[[ Dataset records open ]]

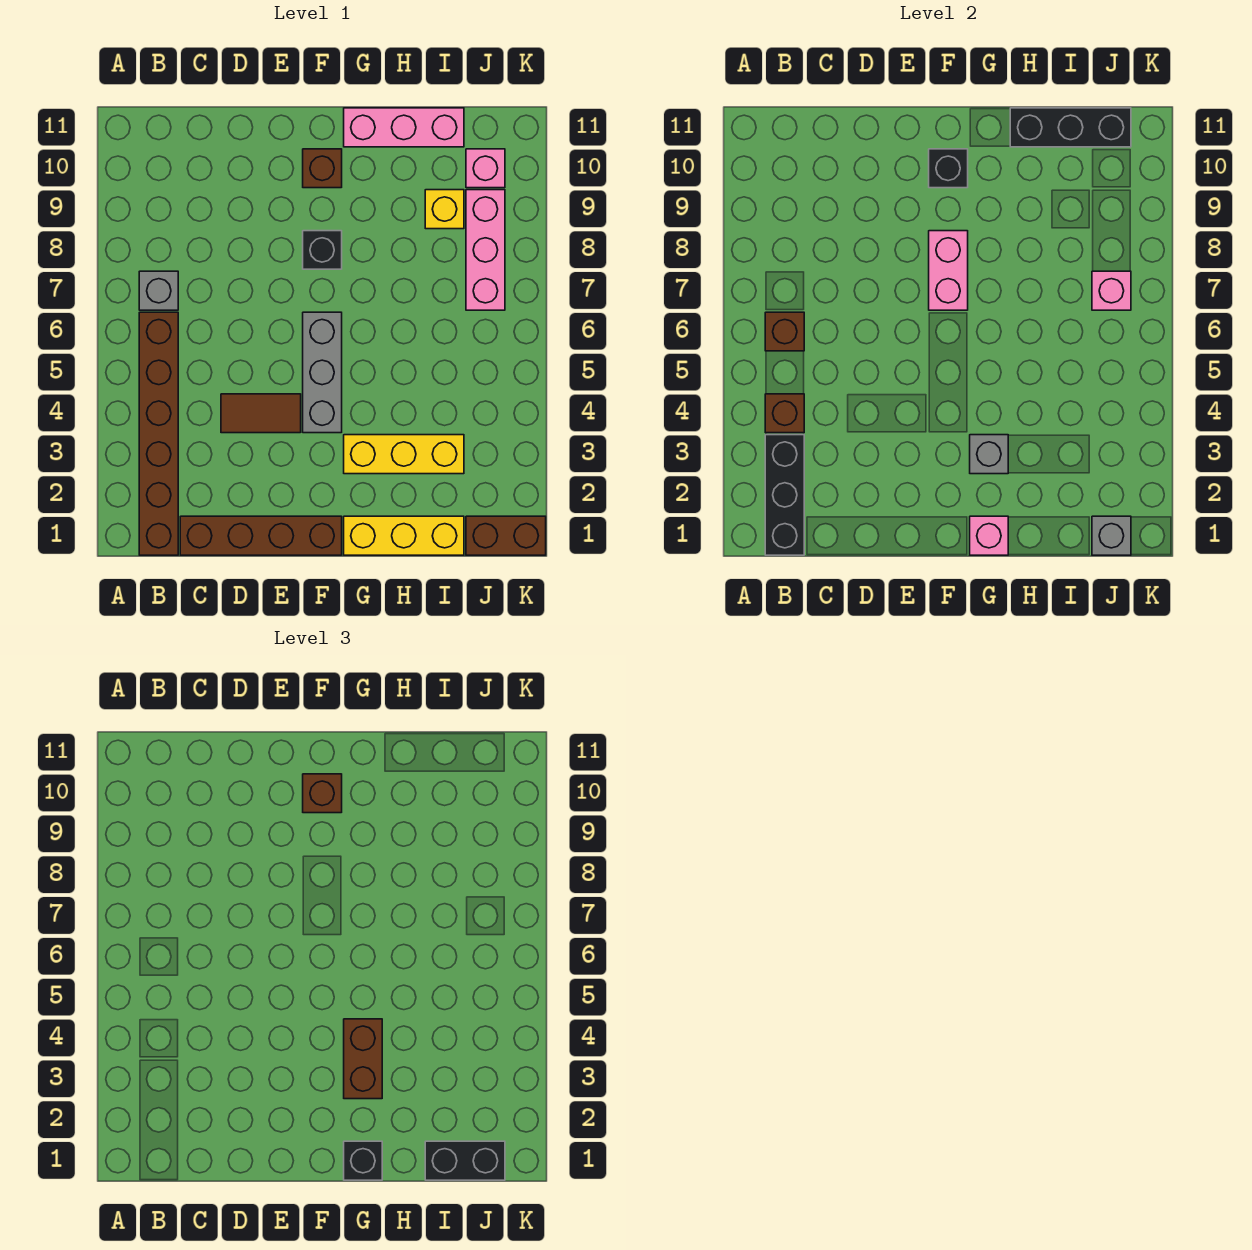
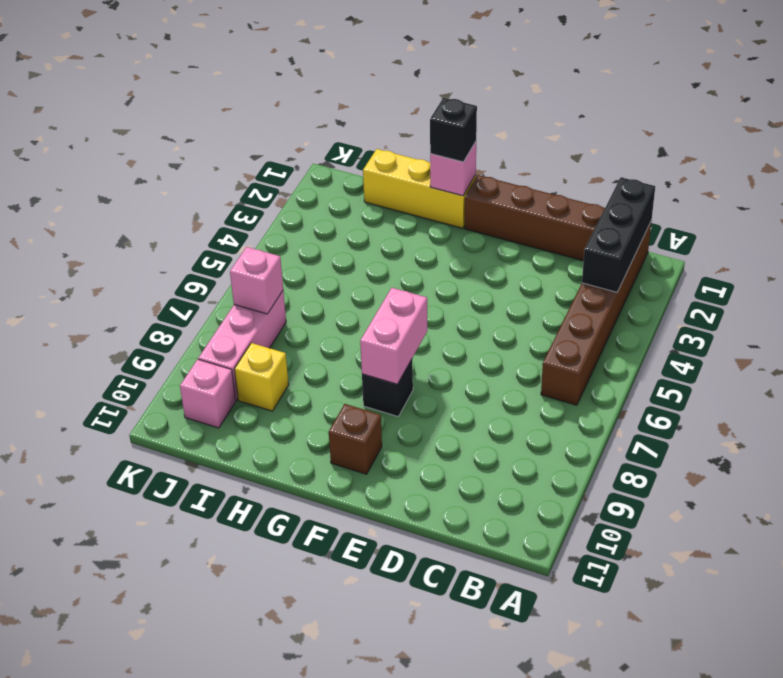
none -> grey brick B7 level 1
none -> brown tile D4:E4 level 1
none -> grey brick F4:F6 level 1

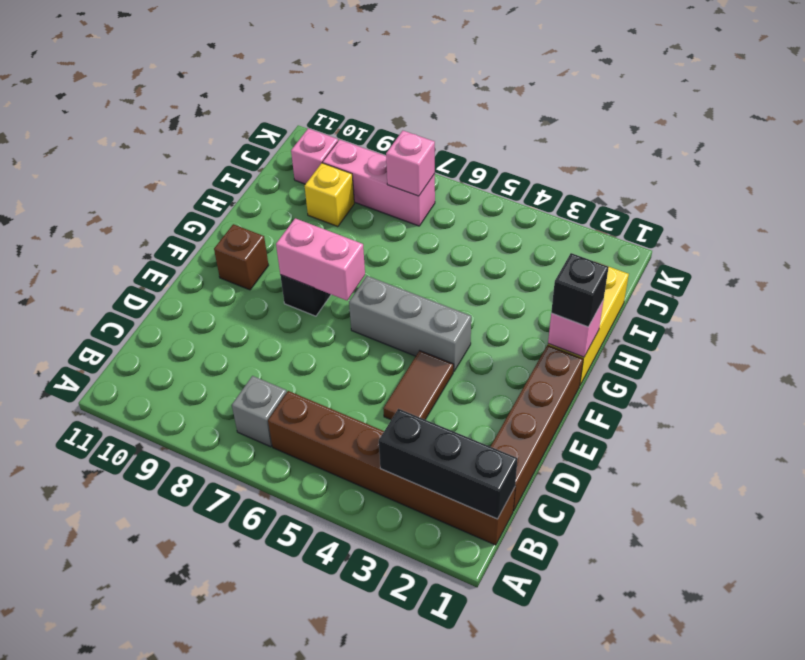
none -> yellow brick G3:I3 level 1
none -> pink brick G11:I11 level 1
none -> brown brick J1:K1 level 1

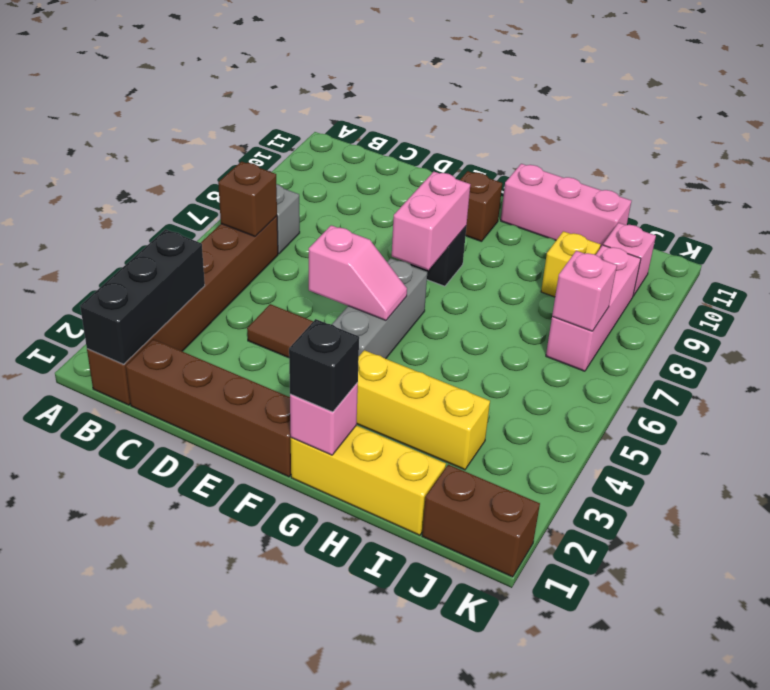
pink slope E5:F5 level 2 top E -> none
none -> brown brick B4 level 2
none -> black brick F10 level 2
none -> grey brick G3 level 2

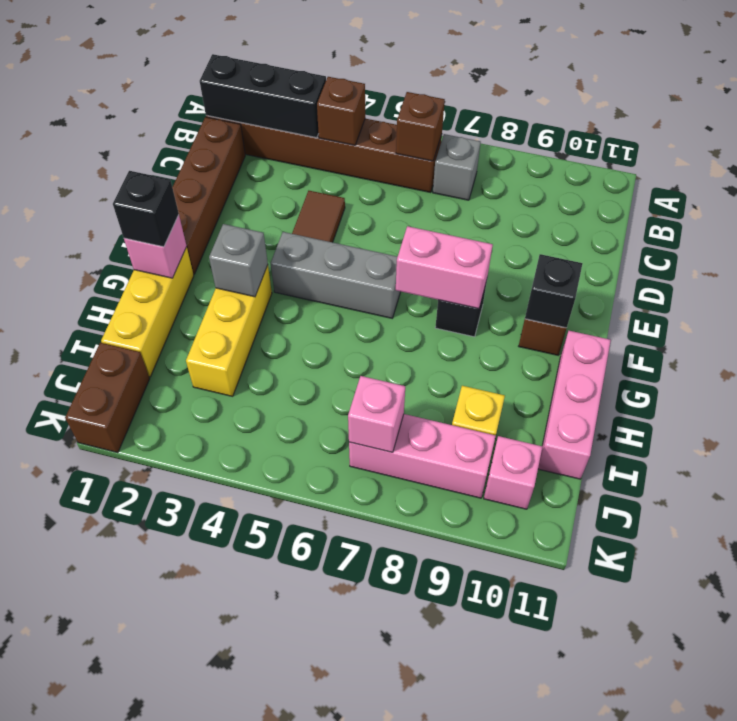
none -> black brick H11:J11 level 2
none -> grey brick J1 level 2
none -> brown brick F10 level 3

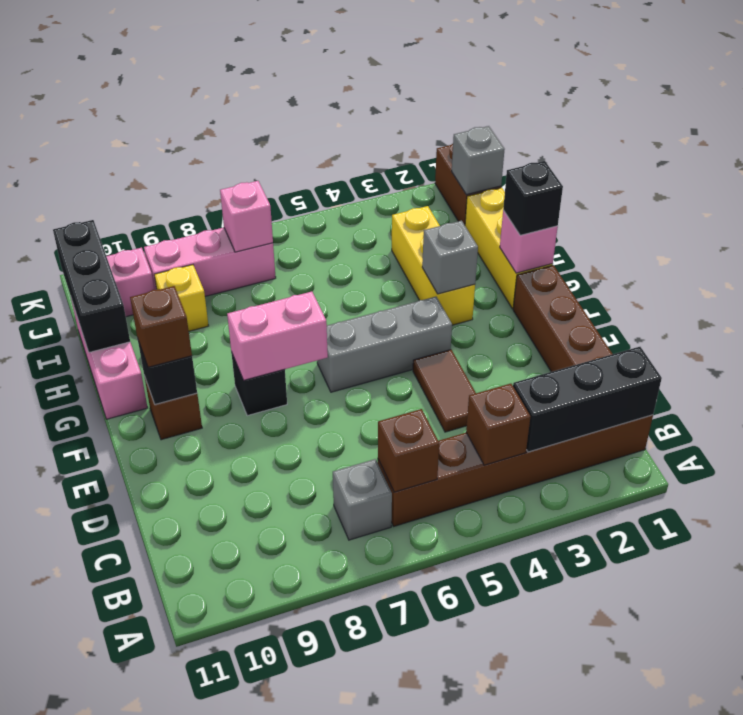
none -> brown brick G3:G4 level 3
none -> black brick I1:J1 level 3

[[ Dataset records closed ]]

** What is being asked **
Please output, exactly and with no pictures, only the lines from the one containing "pink slope E5:F5 level 2 top E -> none" through the final line of the records above.

** Answer below **
pink slope E5:F5 level 2 top E -> none
none -> brown brick B4 level 2
none -> black brick F10 level 2
none -> grey brick G3 level 2

none -> black brick H11:J11 level 2
none -> grey brick J1 level 2
none -> brown brick F10 level 3

none -> brown brick G3:G4 level 3
none -> black brick I1:J1 level 3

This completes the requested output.